- _Problem to solve_: Find every line in the entries that holds the string "diode" and report it.

- _Data for analysis_:
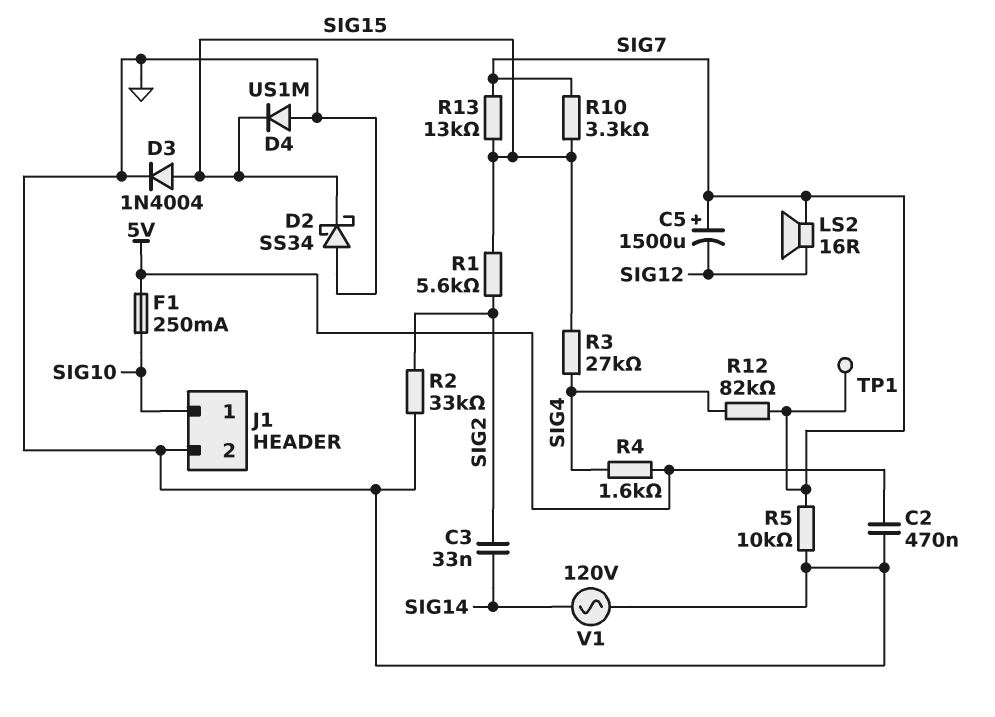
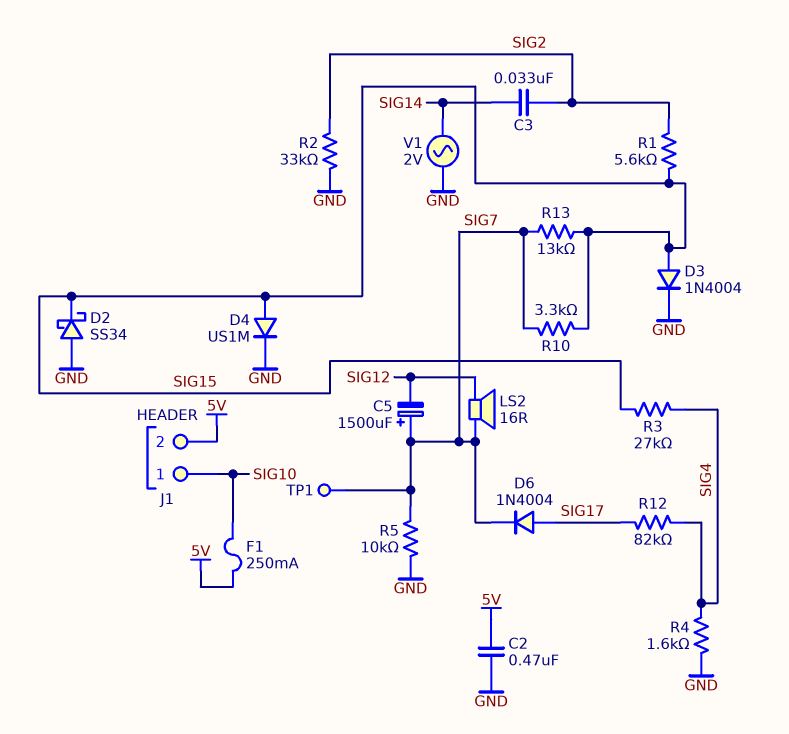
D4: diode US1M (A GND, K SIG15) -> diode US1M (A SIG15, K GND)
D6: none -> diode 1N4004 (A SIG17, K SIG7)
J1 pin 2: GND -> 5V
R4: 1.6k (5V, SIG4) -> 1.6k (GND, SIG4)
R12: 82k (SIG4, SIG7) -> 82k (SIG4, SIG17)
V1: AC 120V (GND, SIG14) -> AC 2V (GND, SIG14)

---

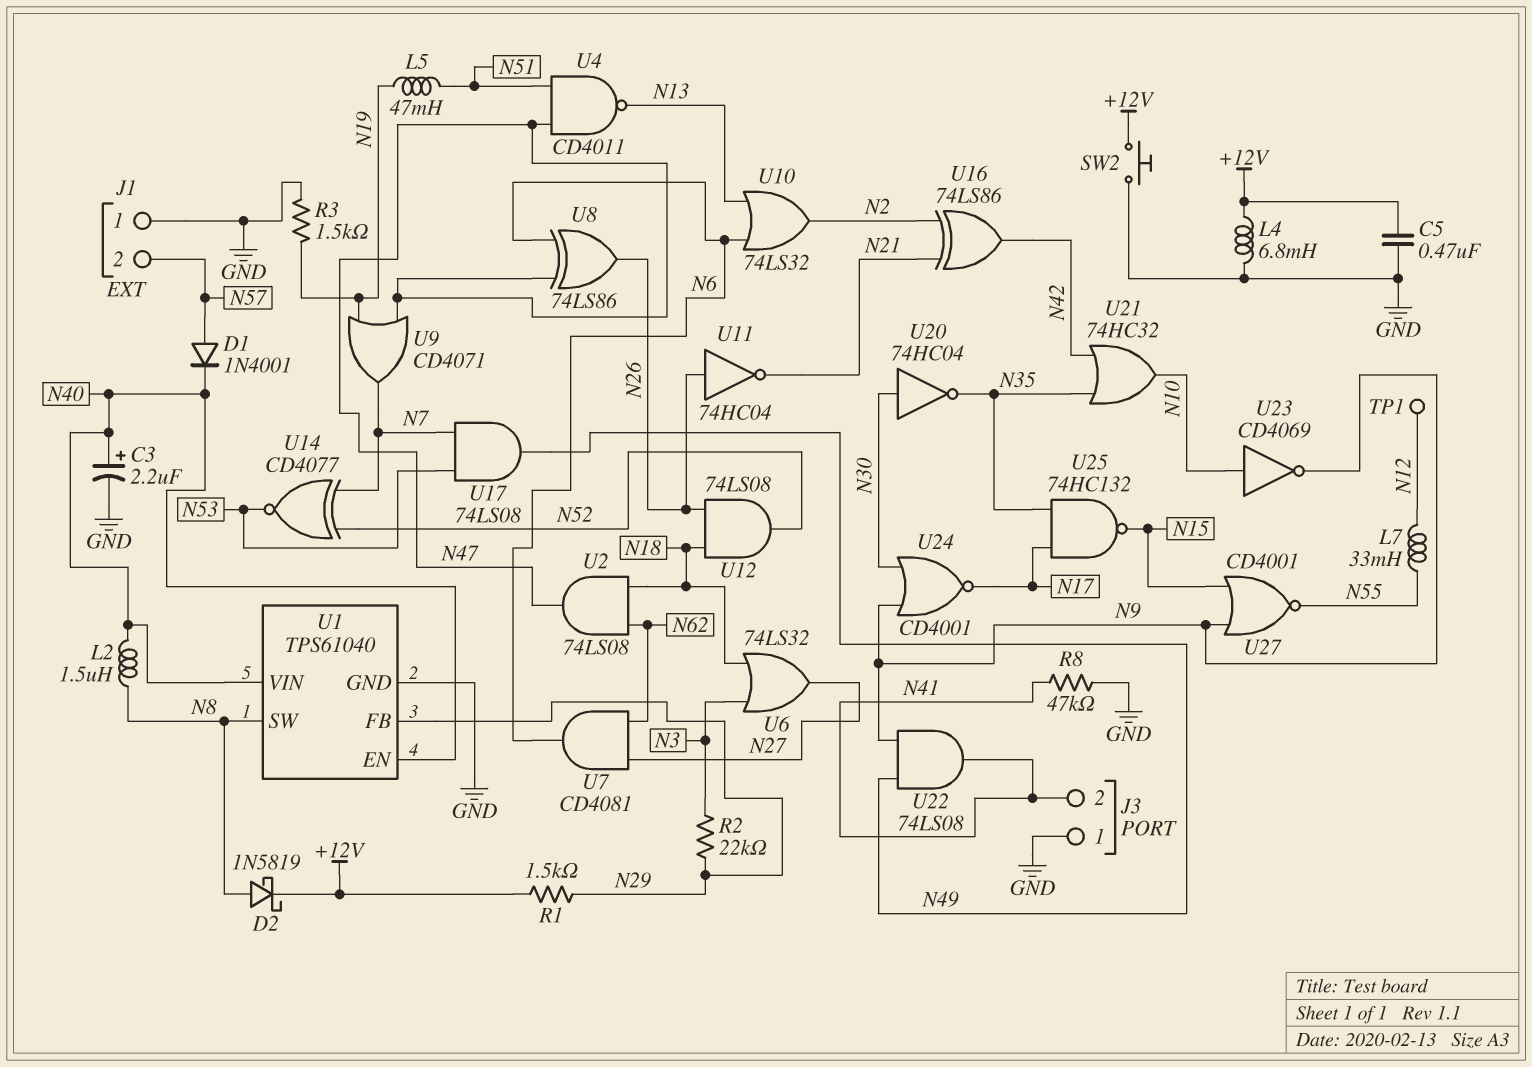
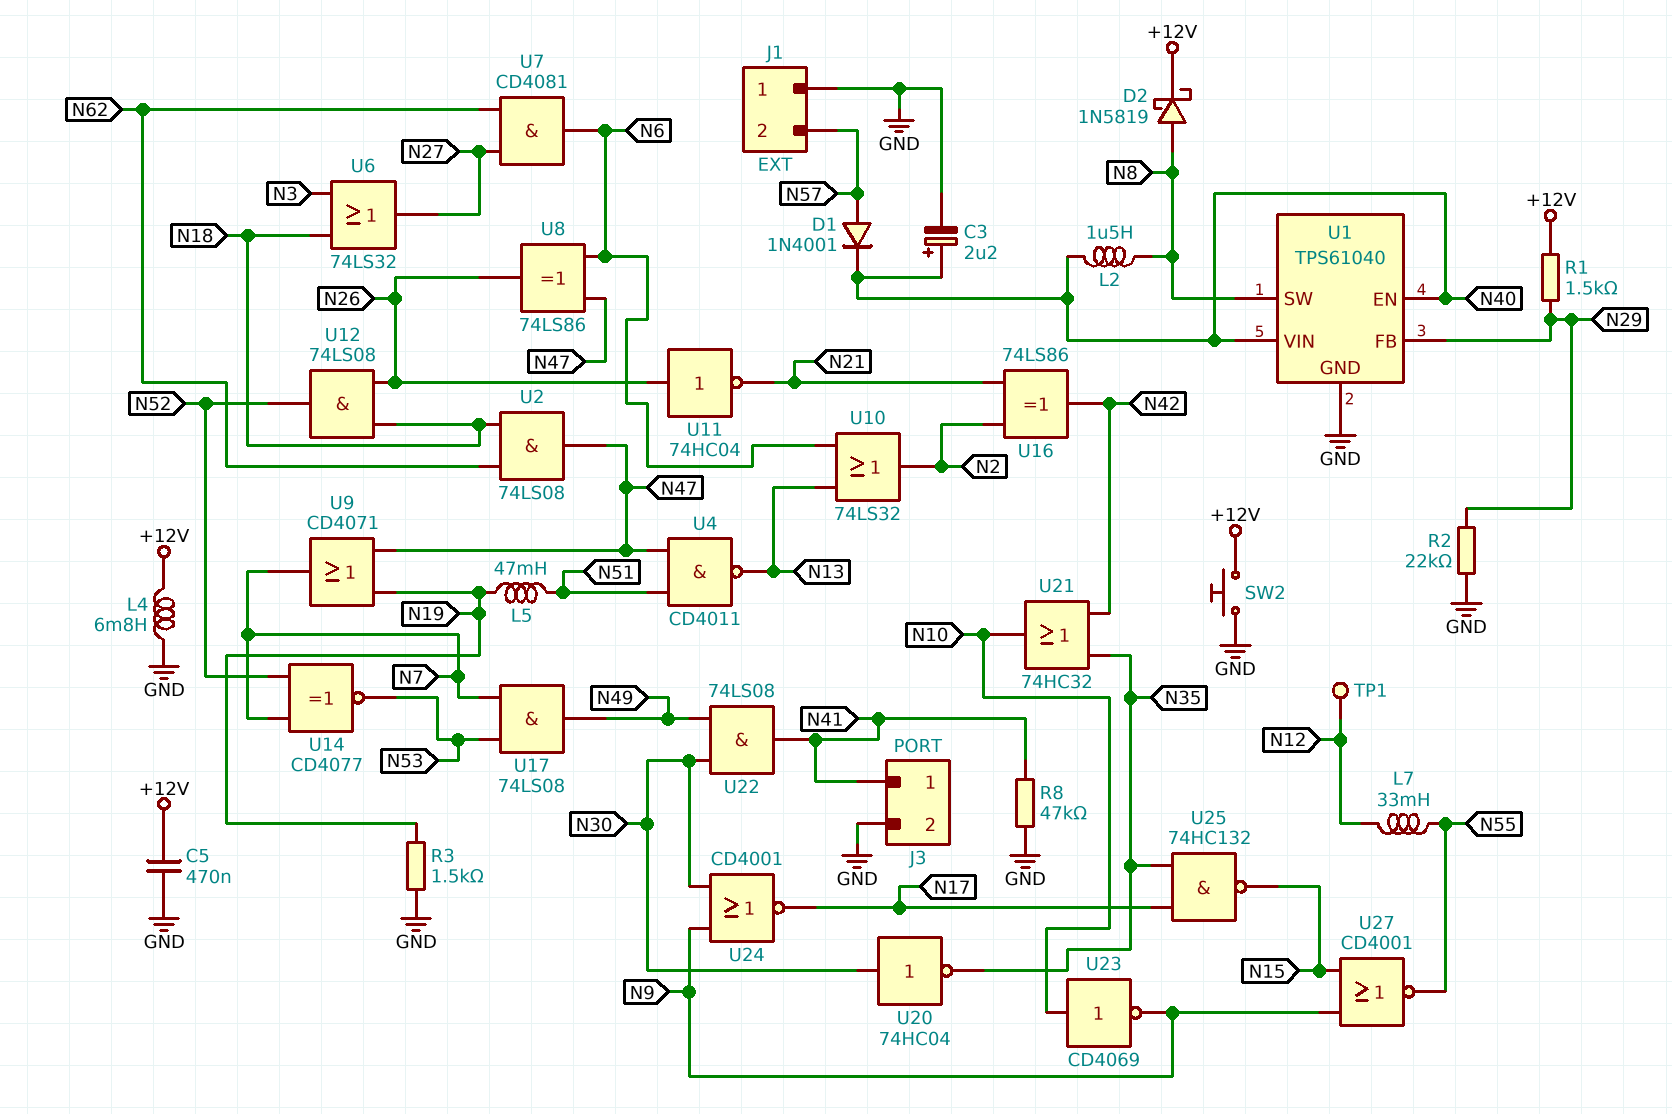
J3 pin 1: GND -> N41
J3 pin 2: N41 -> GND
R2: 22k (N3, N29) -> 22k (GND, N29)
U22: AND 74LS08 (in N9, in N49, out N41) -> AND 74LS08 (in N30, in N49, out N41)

- _Solution to this task_:
D4: diode US1M (A GND, K SIG15) -> diode US1M (A SIG15, K GND)
D6: none -> diode 1N4004 (A SIG17, K SIG7)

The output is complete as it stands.